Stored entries
━━━━

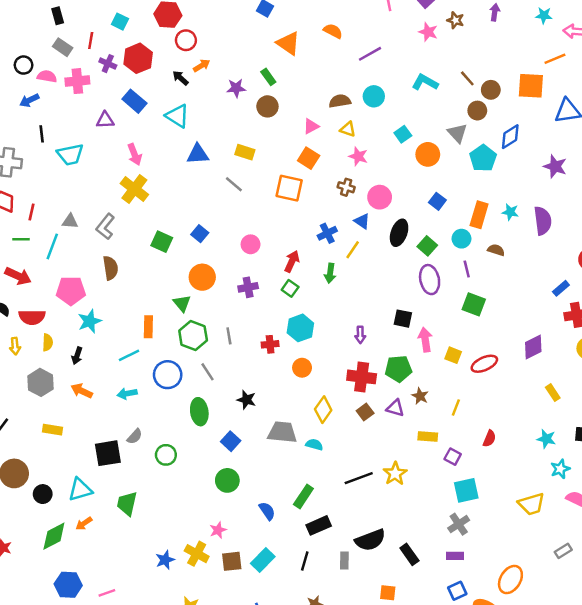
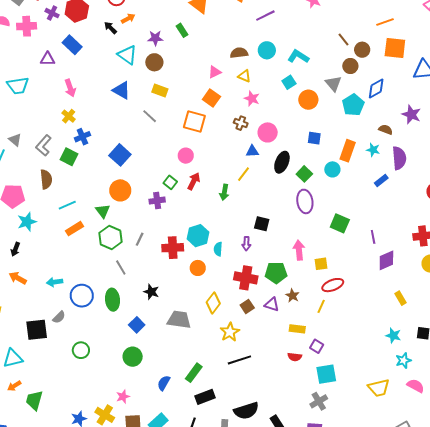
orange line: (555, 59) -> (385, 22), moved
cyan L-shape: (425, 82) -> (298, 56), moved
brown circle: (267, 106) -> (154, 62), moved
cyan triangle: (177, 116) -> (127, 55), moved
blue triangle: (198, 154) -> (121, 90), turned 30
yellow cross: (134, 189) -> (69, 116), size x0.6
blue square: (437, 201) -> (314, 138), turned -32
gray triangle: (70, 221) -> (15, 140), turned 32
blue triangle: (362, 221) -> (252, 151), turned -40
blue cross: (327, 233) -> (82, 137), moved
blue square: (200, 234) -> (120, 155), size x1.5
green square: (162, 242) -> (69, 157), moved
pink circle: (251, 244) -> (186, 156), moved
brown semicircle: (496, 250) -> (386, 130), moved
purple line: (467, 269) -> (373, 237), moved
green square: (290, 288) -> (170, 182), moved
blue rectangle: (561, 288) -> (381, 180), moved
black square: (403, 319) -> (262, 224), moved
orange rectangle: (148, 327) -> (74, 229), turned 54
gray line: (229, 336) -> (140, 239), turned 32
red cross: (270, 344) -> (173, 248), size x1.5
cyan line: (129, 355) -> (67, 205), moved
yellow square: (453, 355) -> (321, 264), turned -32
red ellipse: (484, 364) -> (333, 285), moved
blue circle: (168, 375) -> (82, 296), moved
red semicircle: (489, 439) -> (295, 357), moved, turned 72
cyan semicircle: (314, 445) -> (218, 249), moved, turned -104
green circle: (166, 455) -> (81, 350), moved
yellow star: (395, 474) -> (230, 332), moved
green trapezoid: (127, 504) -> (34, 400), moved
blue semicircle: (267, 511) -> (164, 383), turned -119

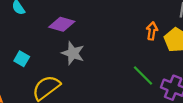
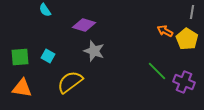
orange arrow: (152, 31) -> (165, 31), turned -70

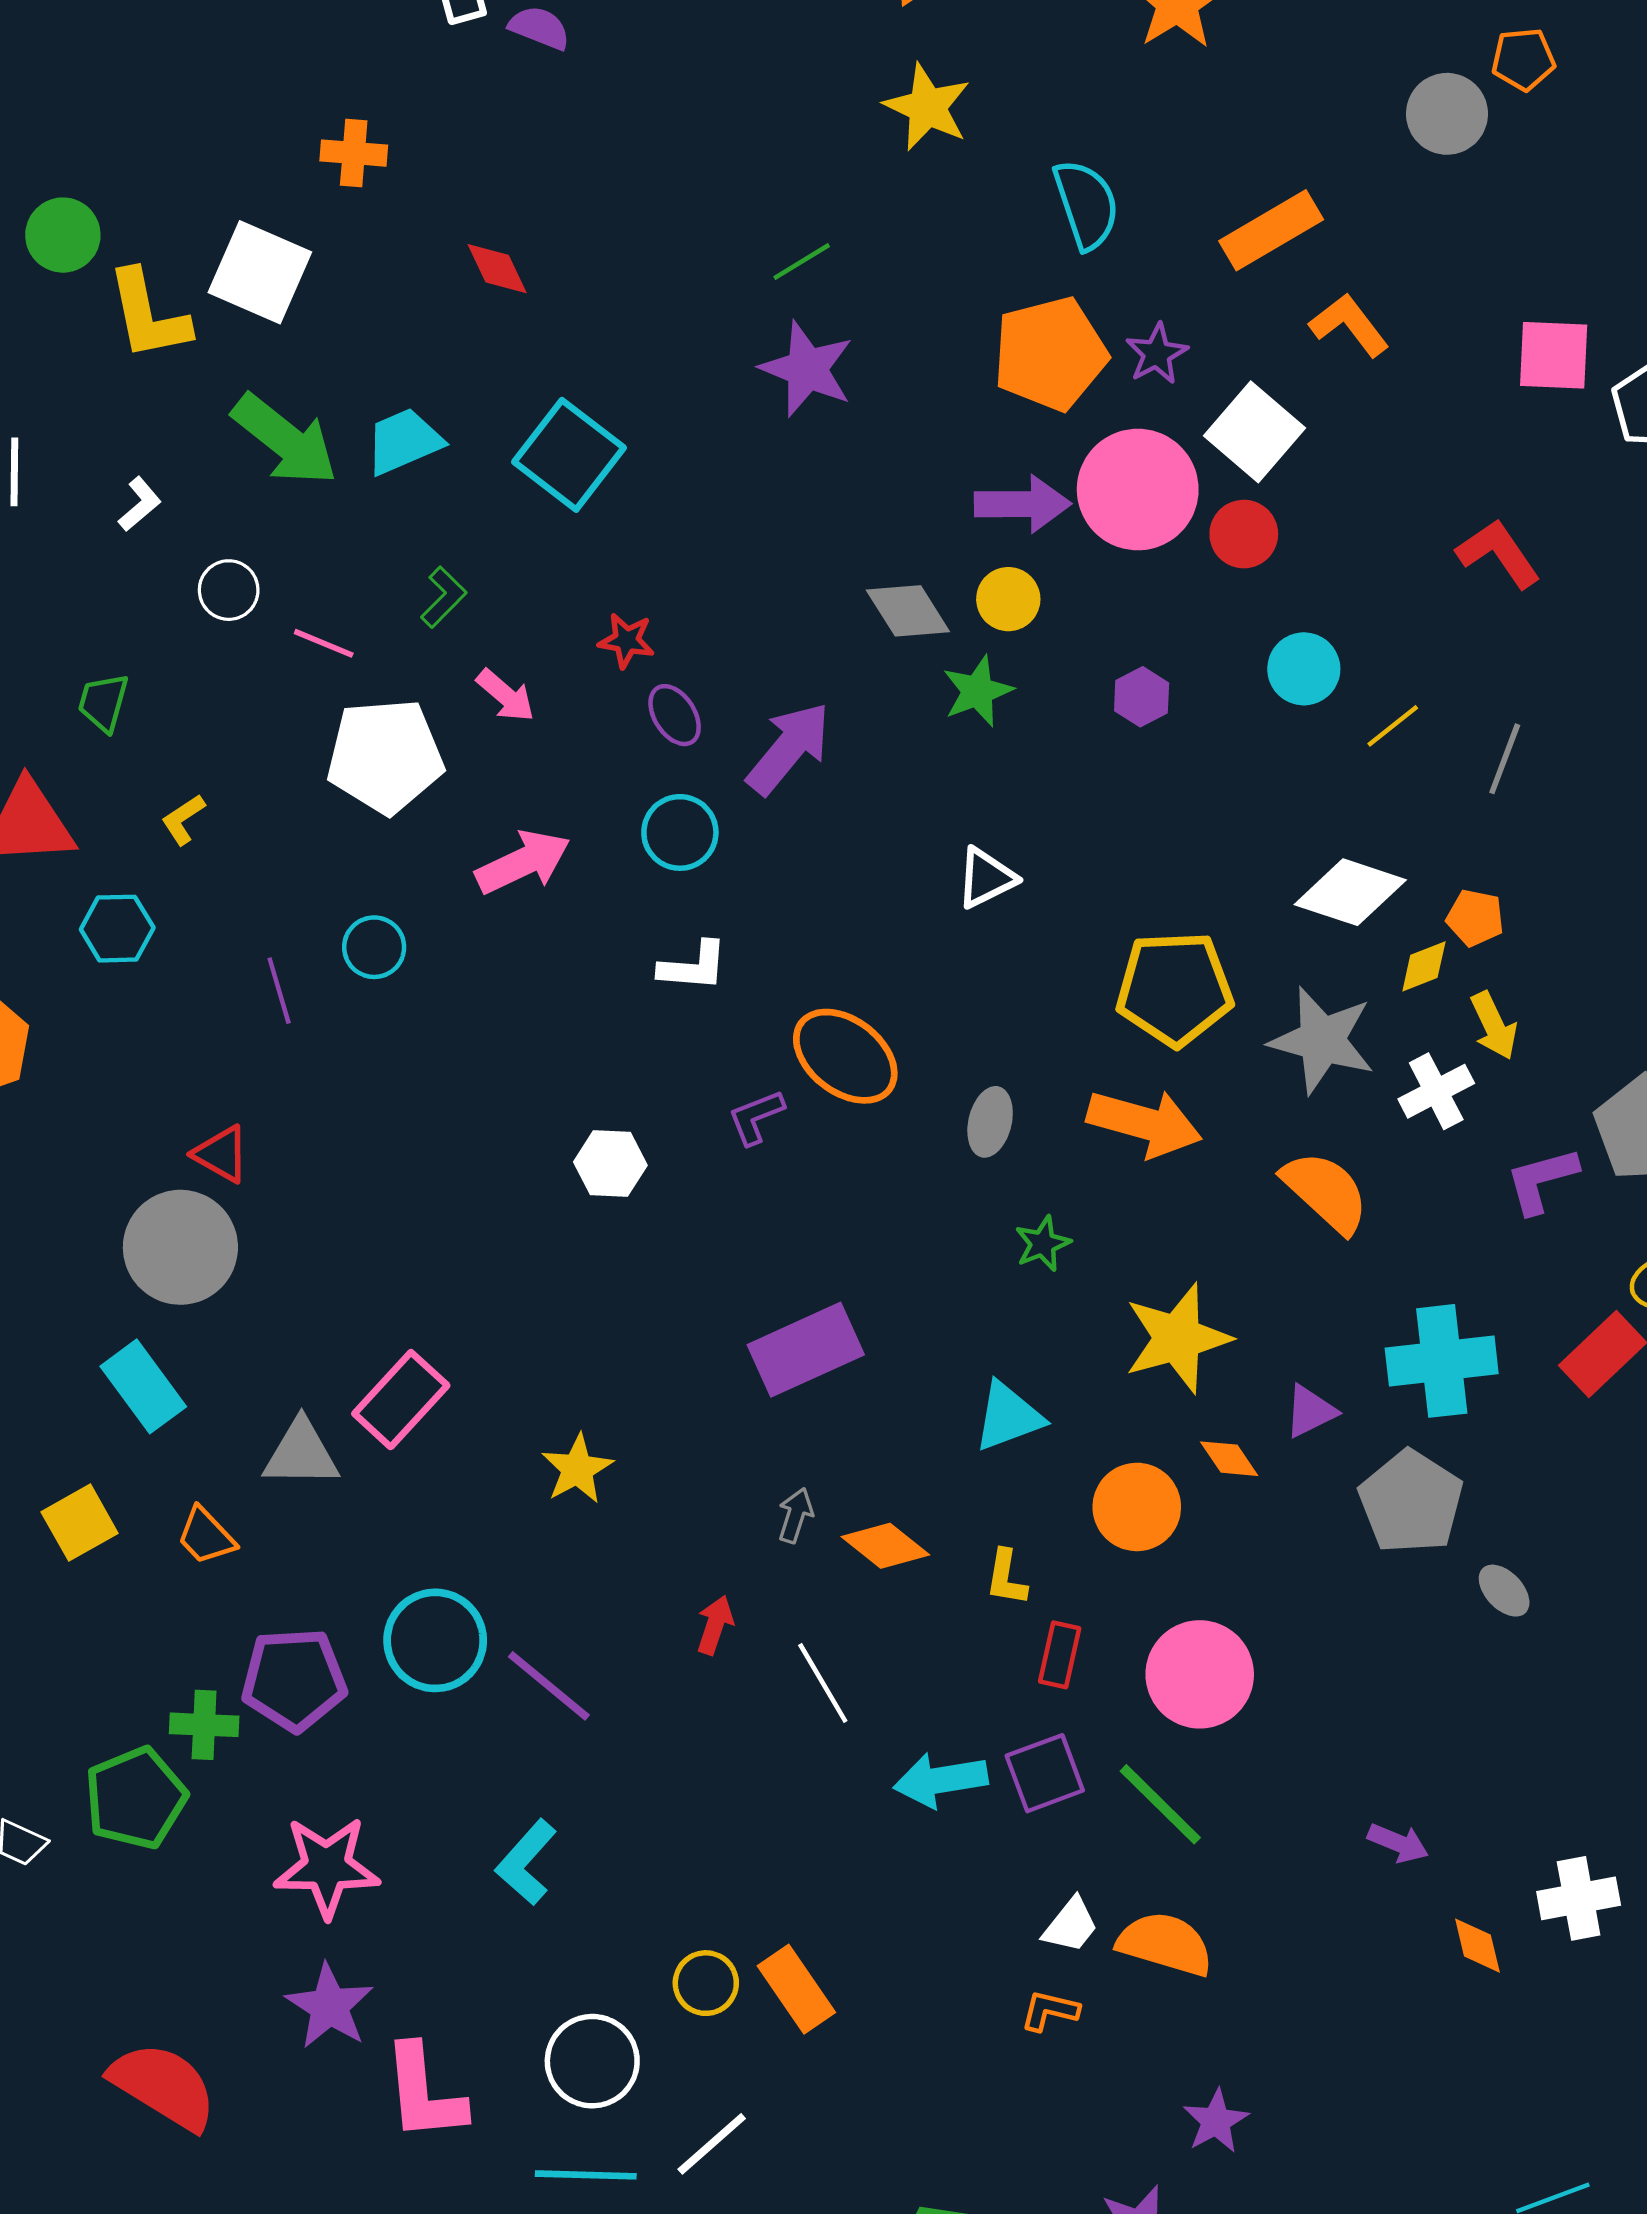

━━━━

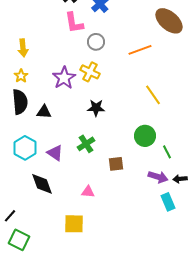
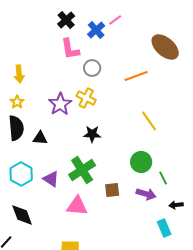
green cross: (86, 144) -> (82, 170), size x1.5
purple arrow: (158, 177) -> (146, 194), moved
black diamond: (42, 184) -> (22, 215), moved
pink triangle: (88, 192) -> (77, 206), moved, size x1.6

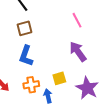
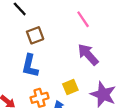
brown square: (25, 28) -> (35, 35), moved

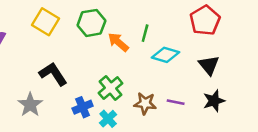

━━━━

→ About this exercise:
Scan the entries above for the string "blue" and copy each line that contains it.

→ Task response:
blue triangle: (198, 154) -> (121, 90), turned 30
blue square: (437, 201) -> (314, 138), turned -32
blue triangle: (362, 221) -> (252, 151), turned -40
blue cross: (327, 233) -> (82, 137), moved
blue square: (200, 234) -> (120, 155), size x1.5
blue rectangle: (561, 288) -> (381, 180), moved
blue circle: (168, 375) -> (82, 296), moved
blue semicircle: (267, 511) -> (164, 383), turned -119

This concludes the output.